* **Activity**:
The required output is the line with "yellow diamond: moved 1 px right, 2 px down" through the final line of the entries, each one exactly as it stands.

(Shape state change listings)

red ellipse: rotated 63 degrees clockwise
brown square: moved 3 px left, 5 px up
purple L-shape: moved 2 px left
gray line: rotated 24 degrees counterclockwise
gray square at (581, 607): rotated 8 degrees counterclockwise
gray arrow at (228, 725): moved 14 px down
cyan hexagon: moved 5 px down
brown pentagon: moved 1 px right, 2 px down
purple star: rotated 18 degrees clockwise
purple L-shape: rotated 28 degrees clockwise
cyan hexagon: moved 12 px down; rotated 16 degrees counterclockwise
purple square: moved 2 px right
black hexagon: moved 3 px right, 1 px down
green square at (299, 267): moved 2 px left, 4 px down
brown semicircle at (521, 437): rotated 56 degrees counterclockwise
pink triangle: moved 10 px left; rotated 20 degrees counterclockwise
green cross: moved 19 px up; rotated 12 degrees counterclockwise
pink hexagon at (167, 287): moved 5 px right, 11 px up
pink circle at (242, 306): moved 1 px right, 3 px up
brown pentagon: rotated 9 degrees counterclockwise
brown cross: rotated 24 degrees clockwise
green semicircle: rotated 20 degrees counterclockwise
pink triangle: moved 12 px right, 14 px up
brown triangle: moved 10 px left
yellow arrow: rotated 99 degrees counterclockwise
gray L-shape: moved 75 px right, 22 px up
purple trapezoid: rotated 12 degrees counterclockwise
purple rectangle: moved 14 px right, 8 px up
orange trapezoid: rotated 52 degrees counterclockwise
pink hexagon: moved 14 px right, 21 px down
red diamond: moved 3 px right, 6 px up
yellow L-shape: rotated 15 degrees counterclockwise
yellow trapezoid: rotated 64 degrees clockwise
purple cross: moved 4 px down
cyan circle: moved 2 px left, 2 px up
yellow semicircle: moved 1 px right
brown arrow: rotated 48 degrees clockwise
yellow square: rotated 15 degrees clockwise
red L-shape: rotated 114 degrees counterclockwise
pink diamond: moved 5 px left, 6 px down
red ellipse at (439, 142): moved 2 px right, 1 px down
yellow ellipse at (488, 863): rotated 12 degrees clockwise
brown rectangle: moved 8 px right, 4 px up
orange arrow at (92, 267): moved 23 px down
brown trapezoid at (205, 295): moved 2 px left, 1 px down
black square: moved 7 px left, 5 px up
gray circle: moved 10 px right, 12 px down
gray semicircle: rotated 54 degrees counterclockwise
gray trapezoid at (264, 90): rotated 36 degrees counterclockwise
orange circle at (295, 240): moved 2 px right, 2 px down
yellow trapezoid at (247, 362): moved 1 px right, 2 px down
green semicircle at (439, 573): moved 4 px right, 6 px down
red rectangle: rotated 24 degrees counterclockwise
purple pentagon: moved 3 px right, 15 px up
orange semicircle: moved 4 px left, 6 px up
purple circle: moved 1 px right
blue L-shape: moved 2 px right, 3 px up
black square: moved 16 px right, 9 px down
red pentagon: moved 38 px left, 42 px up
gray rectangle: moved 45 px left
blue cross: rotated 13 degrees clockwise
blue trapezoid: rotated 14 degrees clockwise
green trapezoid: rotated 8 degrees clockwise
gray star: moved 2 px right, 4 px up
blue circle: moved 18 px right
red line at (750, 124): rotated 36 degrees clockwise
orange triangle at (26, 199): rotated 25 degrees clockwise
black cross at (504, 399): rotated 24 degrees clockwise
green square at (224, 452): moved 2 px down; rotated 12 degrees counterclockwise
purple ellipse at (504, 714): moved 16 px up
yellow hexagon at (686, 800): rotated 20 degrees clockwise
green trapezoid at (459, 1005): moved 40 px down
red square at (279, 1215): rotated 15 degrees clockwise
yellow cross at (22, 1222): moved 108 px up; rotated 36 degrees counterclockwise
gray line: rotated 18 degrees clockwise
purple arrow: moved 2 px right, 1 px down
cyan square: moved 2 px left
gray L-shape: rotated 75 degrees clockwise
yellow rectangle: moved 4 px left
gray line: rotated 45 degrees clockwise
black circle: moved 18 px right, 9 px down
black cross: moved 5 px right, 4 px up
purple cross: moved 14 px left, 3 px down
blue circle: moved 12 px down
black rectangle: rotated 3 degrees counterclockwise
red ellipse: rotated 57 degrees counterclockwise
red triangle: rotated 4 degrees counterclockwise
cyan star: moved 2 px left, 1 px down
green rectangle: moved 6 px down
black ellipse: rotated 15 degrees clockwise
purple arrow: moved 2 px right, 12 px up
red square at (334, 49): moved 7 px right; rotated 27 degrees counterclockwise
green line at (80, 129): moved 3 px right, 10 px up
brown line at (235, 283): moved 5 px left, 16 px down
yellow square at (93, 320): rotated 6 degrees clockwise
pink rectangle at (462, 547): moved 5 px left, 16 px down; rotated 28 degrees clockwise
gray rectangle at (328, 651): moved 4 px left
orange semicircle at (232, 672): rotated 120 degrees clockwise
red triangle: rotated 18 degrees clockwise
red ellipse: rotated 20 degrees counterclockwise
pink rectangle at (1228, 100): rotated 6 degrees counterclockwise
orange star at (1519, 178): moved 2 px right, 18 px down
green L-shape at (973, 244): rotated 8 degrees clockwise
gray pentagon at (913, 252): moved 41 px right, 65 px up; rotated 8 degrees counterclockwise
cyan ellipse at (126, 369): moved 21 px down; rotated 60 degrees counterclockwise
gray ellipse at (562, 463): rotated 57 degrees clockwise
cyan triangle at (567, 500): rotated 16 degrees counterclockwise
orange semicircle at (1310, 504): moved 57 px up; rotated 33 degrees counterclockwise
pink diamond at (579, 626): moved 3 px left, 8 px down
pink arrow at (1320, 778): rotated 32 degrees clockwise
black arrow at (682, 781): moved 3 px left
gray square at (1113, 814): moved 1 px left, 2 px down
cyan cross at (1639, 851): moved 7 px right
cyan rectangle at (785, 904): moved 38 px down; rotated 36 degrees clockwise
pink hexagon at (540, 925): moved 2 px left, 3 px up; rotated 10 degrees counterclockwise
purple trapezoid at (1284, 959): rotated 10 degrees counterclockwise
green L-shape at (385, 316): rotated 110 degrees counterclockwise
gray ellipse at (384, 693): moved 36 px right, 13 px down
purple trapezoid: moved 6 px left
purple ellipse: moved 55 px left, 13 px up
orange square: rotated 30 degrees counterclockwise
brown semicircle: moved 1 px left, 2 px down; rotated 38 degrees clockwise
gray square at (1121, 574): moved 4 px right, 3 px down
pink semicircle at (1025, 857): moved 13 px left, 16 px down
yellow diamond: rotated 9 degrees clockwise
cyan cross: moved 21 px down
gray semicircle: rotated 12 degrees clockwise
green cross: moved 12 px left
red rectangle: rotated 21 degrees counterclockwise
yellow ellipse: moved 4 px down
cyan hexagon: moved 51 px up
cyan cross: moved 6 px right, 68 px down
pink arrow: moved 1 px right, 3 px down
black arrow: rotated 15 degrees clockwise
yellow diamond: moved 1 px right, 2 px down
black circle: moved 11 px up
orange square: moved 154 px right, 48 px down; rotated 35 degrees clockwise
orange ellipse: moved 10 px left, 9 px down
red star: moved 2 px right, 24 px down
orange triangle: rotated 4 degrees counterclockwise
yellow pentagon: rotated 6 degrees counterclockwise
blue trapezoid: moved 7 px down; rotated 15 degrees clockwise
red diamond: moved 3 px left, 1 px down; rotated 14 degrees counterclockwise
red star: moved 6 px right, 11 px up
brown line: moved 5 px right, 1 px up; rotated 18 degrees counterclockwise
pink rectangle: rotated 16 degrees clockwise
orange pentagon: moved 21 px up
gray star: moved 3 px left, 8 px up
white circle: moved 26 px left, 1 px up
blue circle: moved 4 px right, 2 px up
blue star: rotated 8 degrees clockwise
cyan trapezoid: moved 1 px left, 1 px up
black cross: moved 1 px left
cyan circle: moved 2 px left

* **Final answer**:
yellow diamond: moved 1 px right, 2 px down
black circle: moved 11 px up
orange square: moved 154 px right, 48 px down; rotated 35 degrees clockwise
orange ellipse: moved 10 px left, 9 px down
red star: moved 2 px right, 24 px down
orange triangle: rotated 4 degrees counterclockwise
yellow pentagon: rotated 6 degrees counterclockwise
blue trapezoid: moved 7 px down; rotated 15 degrees clockwise
red diamond: moved 3 px left, 1 px down; rotated 14 degrees counterclockwise
red star: moved 6 px right, 11 px up
brown line: moved 5 px right, 1 px up; rotated 18 degrees counterclockwise
pink rectangle: rotated 16 degrees clockwise
orange pentagon: moved 21 px up
gray star: moved 3 px left, 8 px up
white circle: moved 26 px left, 1 px up
blue circle: moved 4 px right, 2 px up
blue star: rotated 8 degrees clockwise
cyan trapezoid: moved 1 px left, 1 px up
black cross: moved 1 px left
cyan circle: moved 2 px left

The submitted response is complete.